# The problem
Find every line in the records below that holds the word "yellow", and copy each one.
═════ Material shown ═════
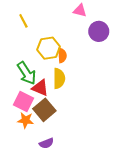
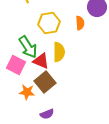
orange semicircle: (62, 55) -> (80, 23), moved
pink square: (23, 101) -> (16, 65), moved

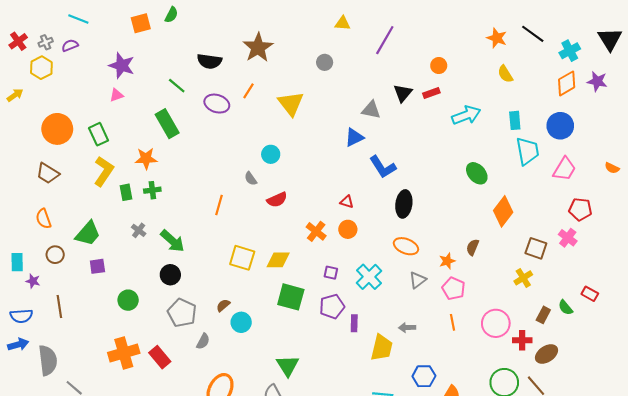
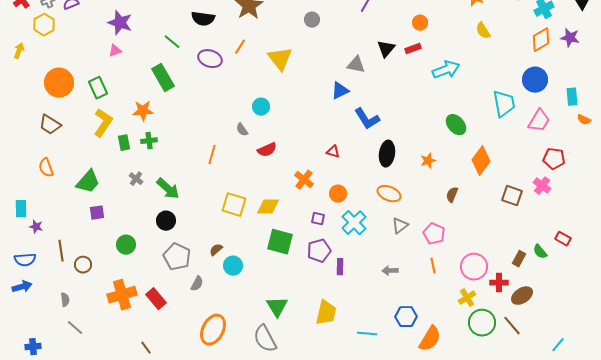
yellow arrow: (15, 95) -> (19, 51), turned -35
cyan rectangle: (515, 120) -> (572, 97), moved
orange circle: (348, 229) -> (338, 194), moved
brown circle: (55, 255) -> (83, 265), moved
orange star: (447, 261) -> (428, 161), moved
yellow cross: (523, 278) -> (467, 298), moved
yellow trapezoid: (382, 348) -> (326, 313), moved
gray semicircle: (48, 360) -> (65, 300), moved, size x0.5

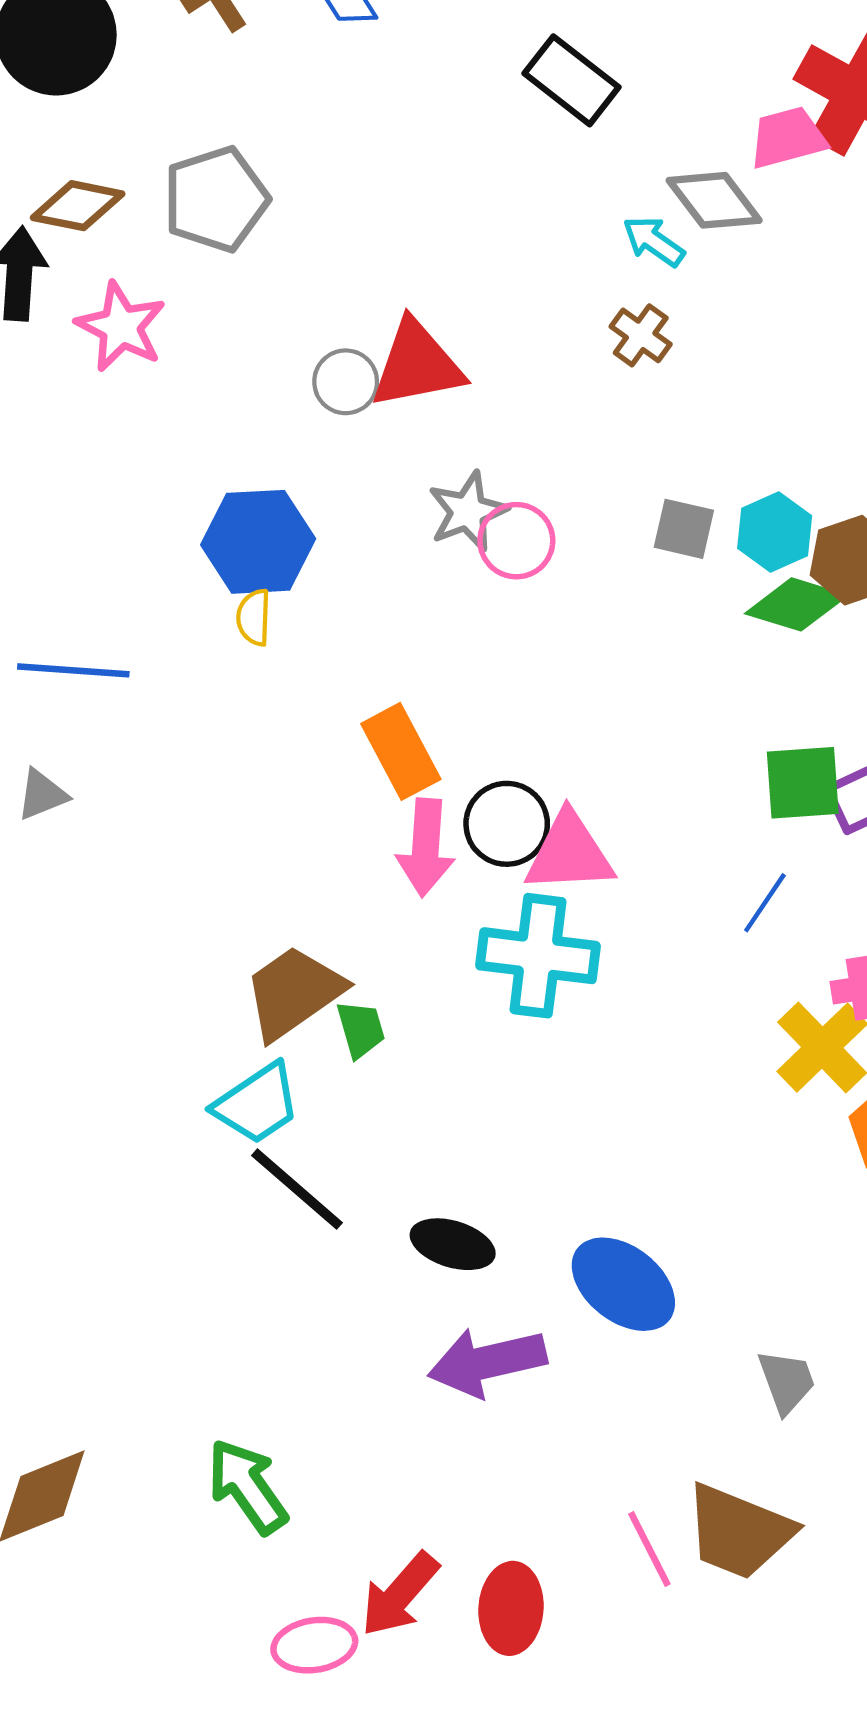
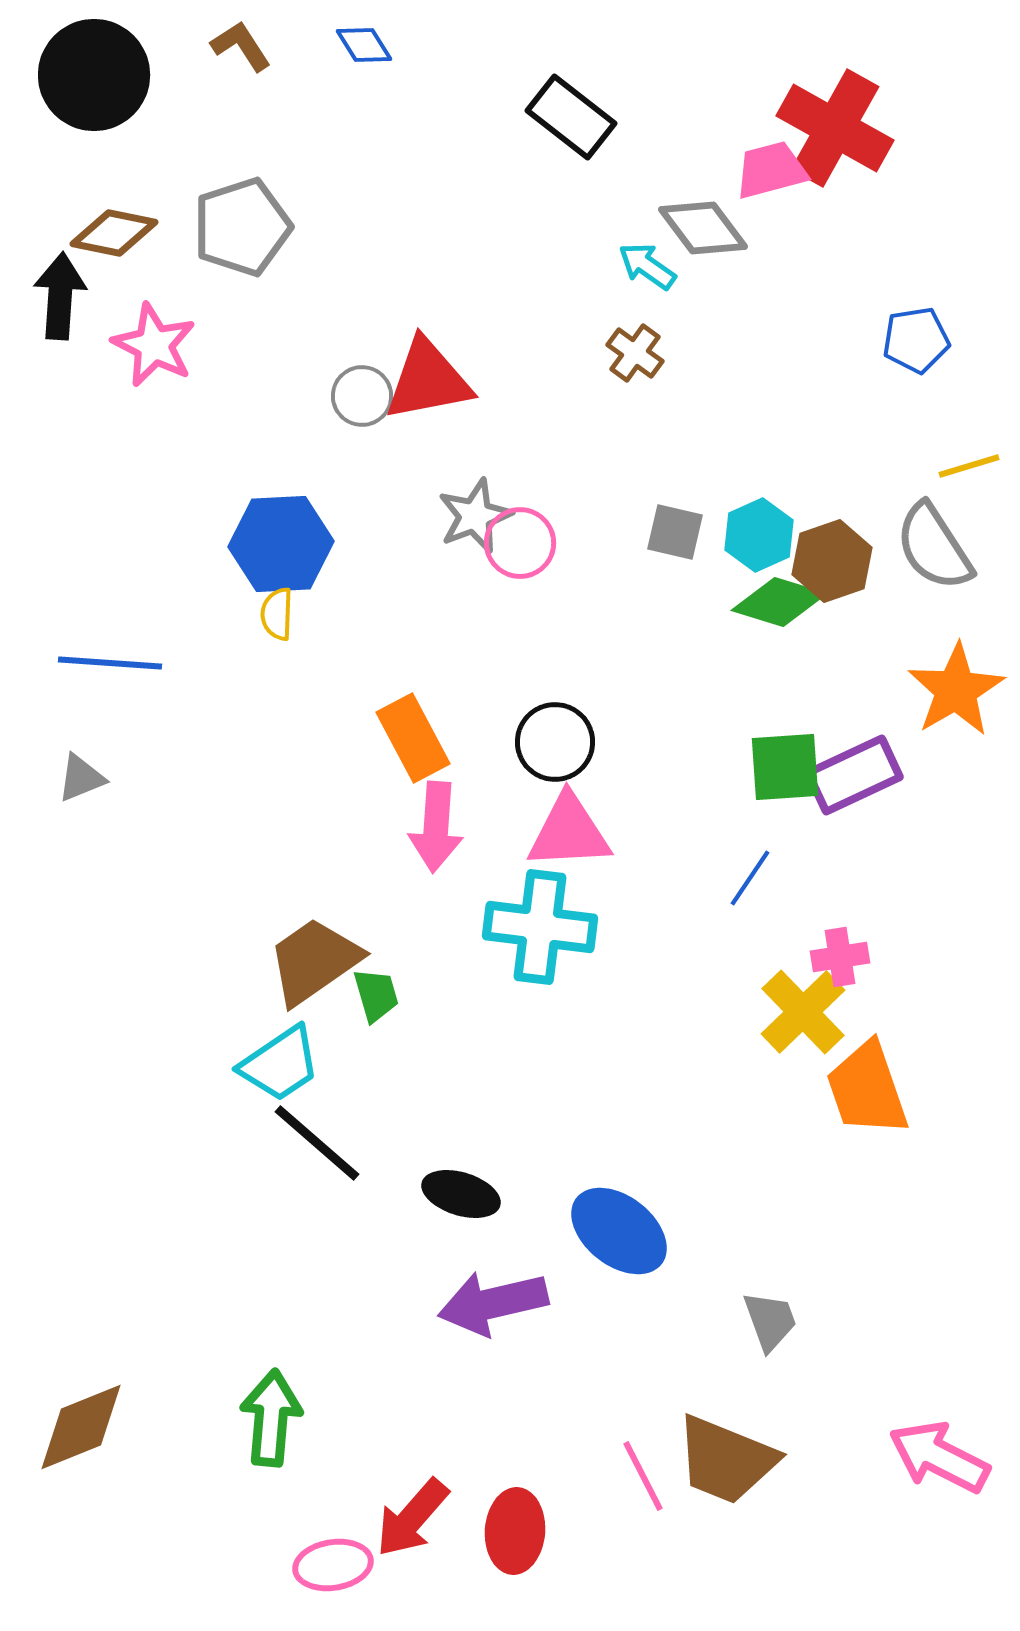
black circle: (507, 824) -> (555, 742), moved
green arrow: (247, 1486) -> (271, 1418), turned 40

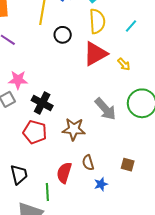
═════
# Answer to the exercise
yellow arrow: (15, 95) -> (19, 51), turned -35
yellow cross: (523, 278) -> (467, 298), moved
yellow trapezoid: (382, 348) -> (326, 313), moved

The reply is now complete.